> [Directions]:
The goal is an unaltered copy of the records below, minus any images.

□ □ □ □ □ □ □

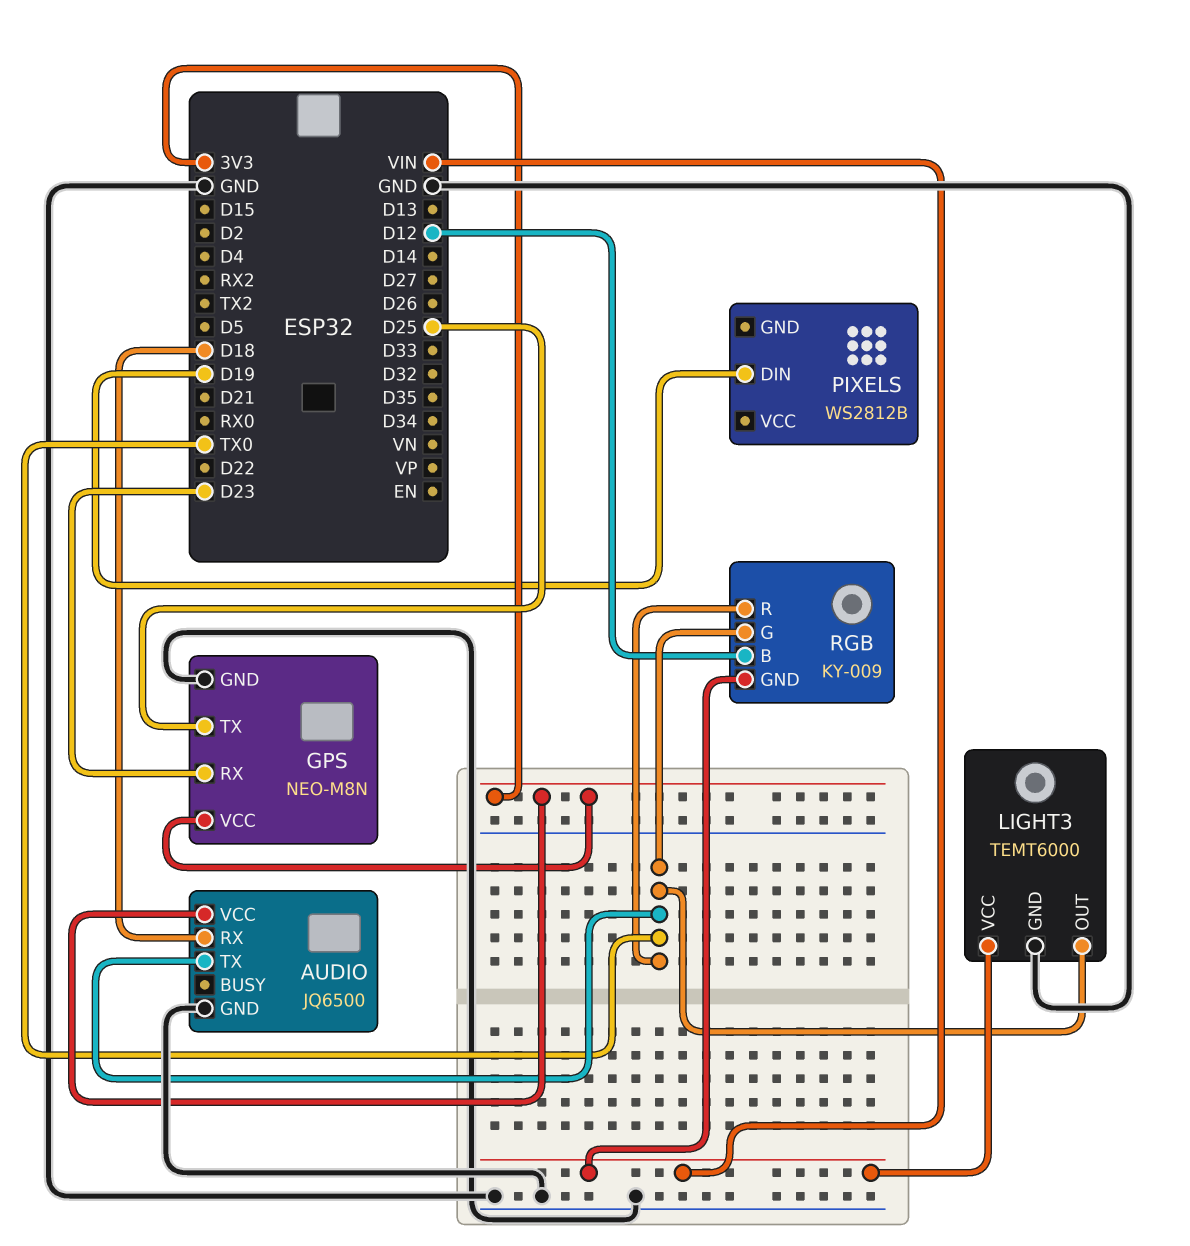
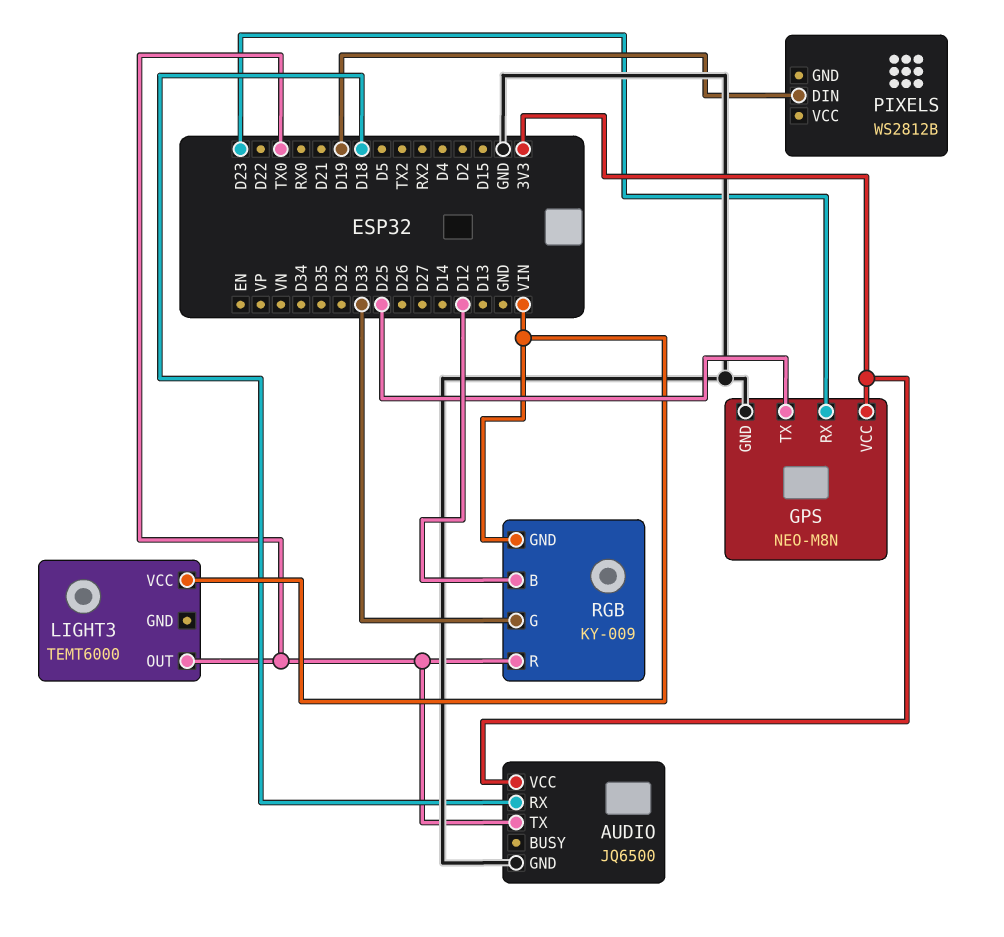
LIGHT3 pin GND: GND -> none
RGB pin G: TX0 -> D33

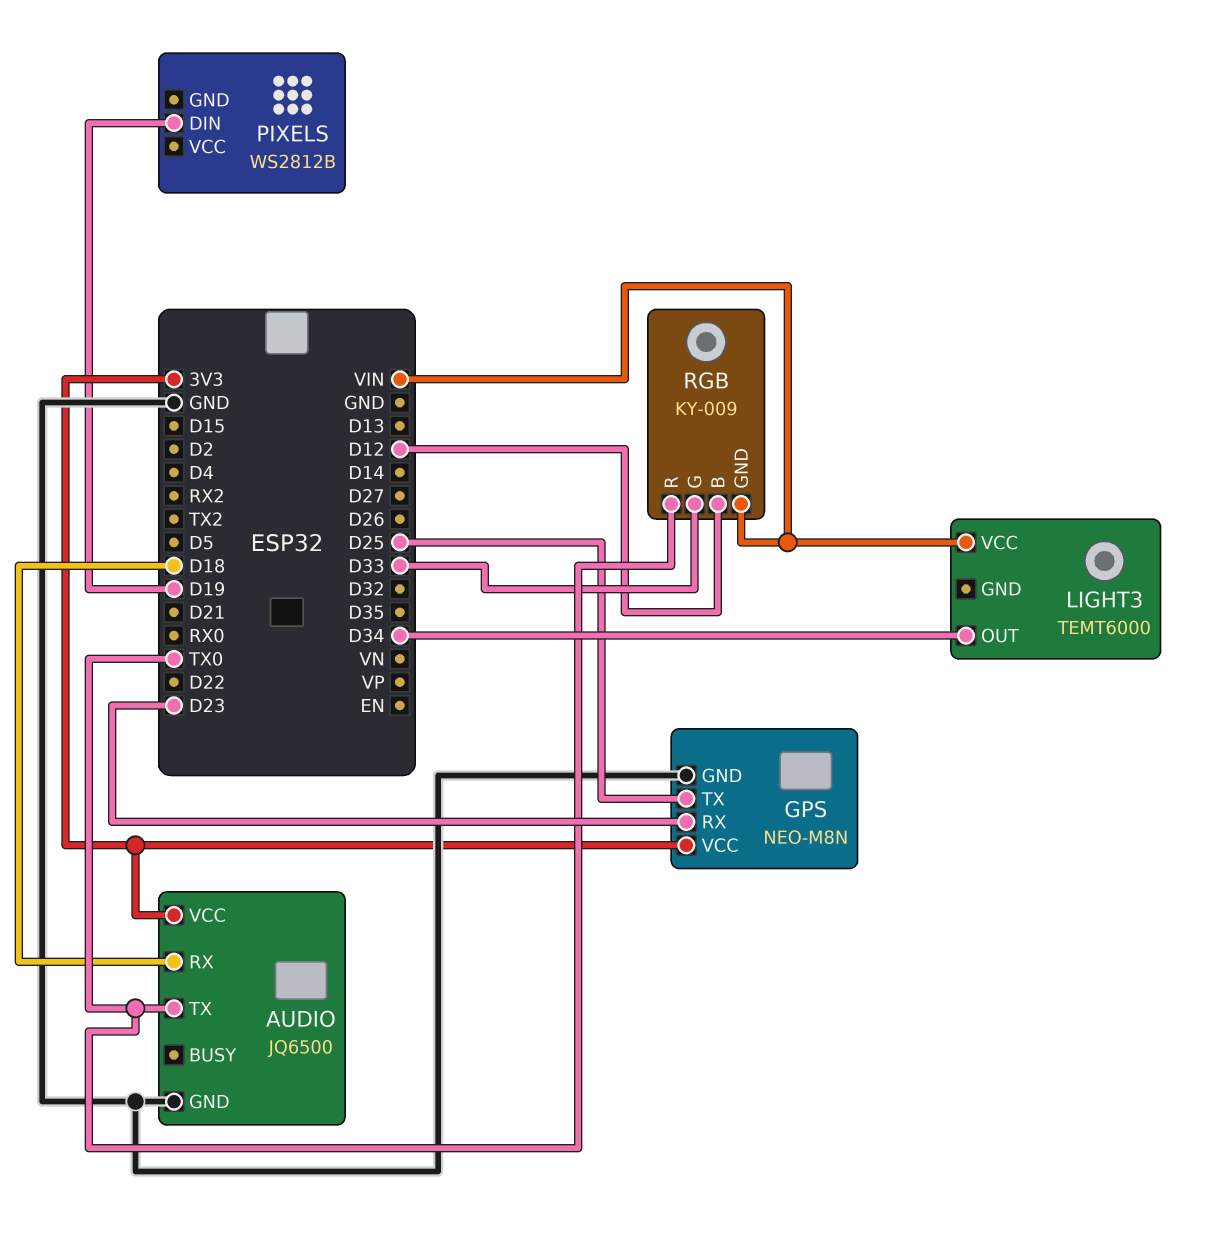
LIGHT3 pin OUT: TX0 -> D34

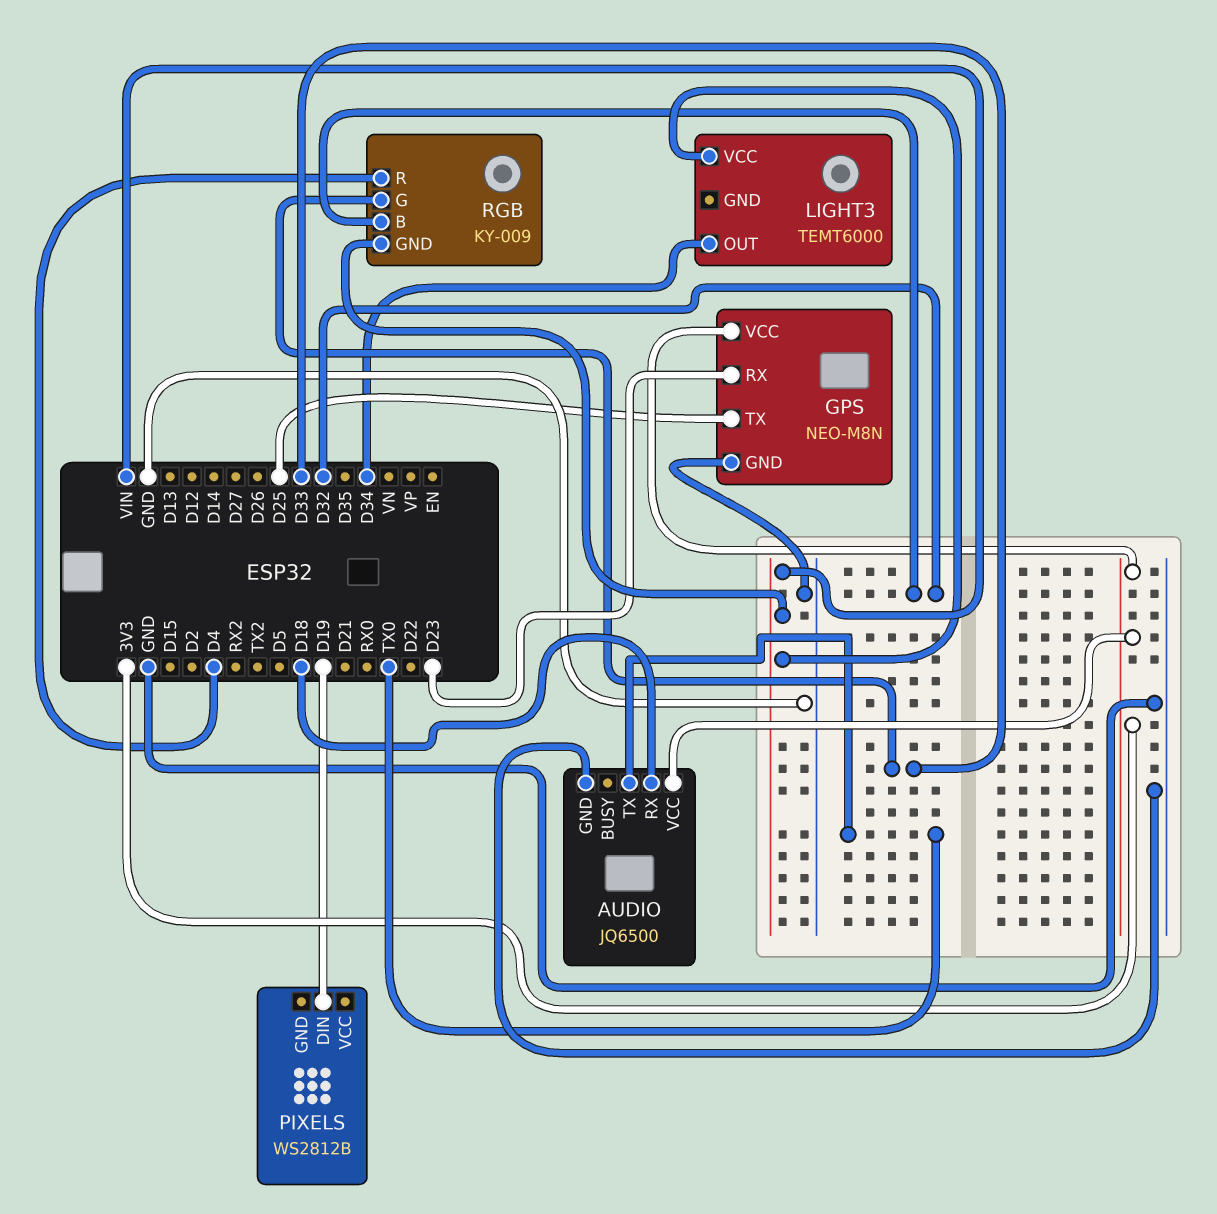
RGB pin B: D12 -> D32
RGB pin R: TX0 -> D4

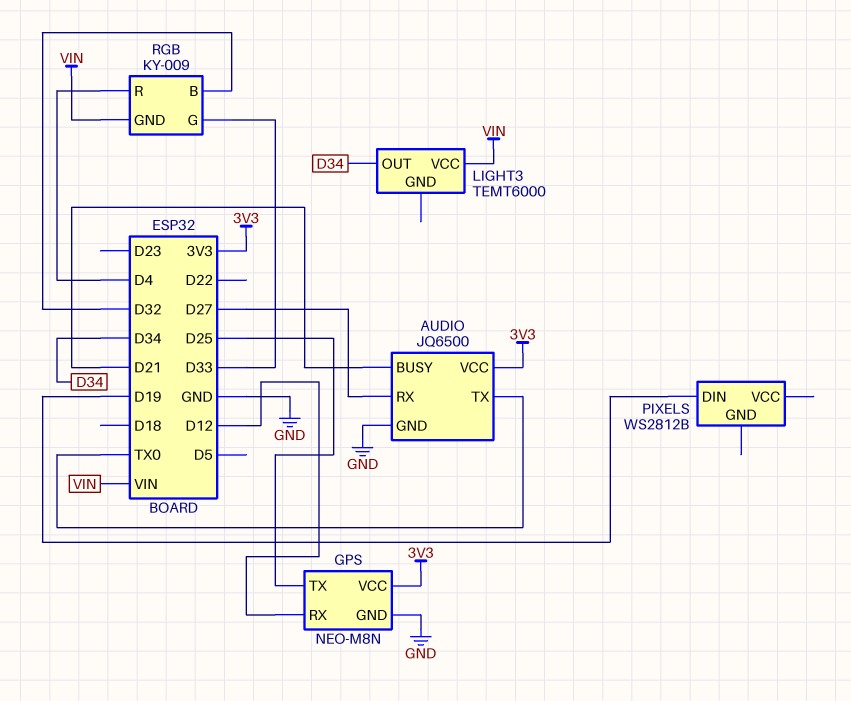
AUDIO pin BUSY: none -> D21
AUDIO pin RX: D18 -> D27
GPS pin RX: D23 -> D12

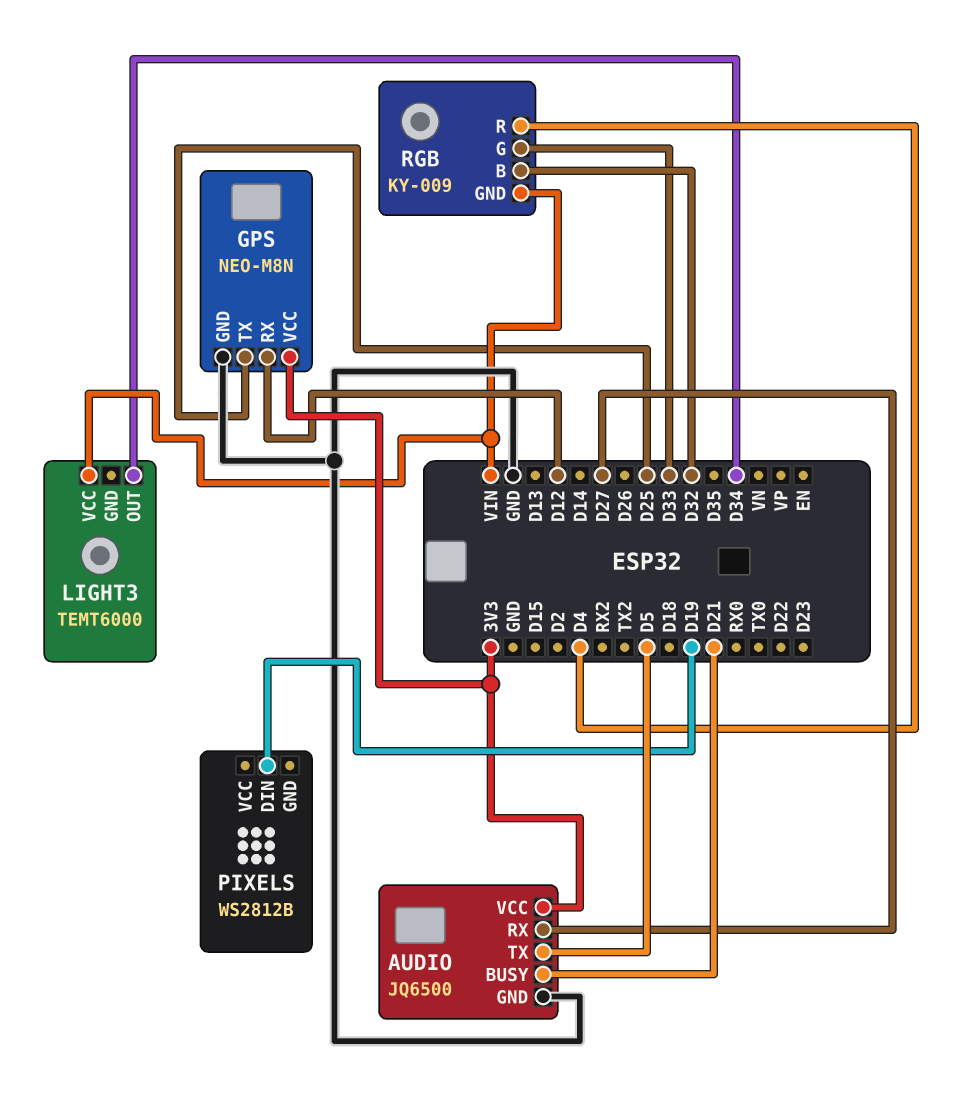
AUDIO pin TX: TX0 -> D5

□ □ □ □ □ □ □

> [Response]:
LIGHT3 pin GND: GND -> none
RGB pin G: TX0 -> D33

LIGHT3 pin OUT: TX0 -> D34

RGB pin B: D12 -> D32
RGB pin R: TX0 -> D4

AUDIO pin BUSY: none -> D21
AUDIO pin RX: D18 -> D27
GPS pin RX: D23 -> D12

AUDIO pin TX: TX0 -> D5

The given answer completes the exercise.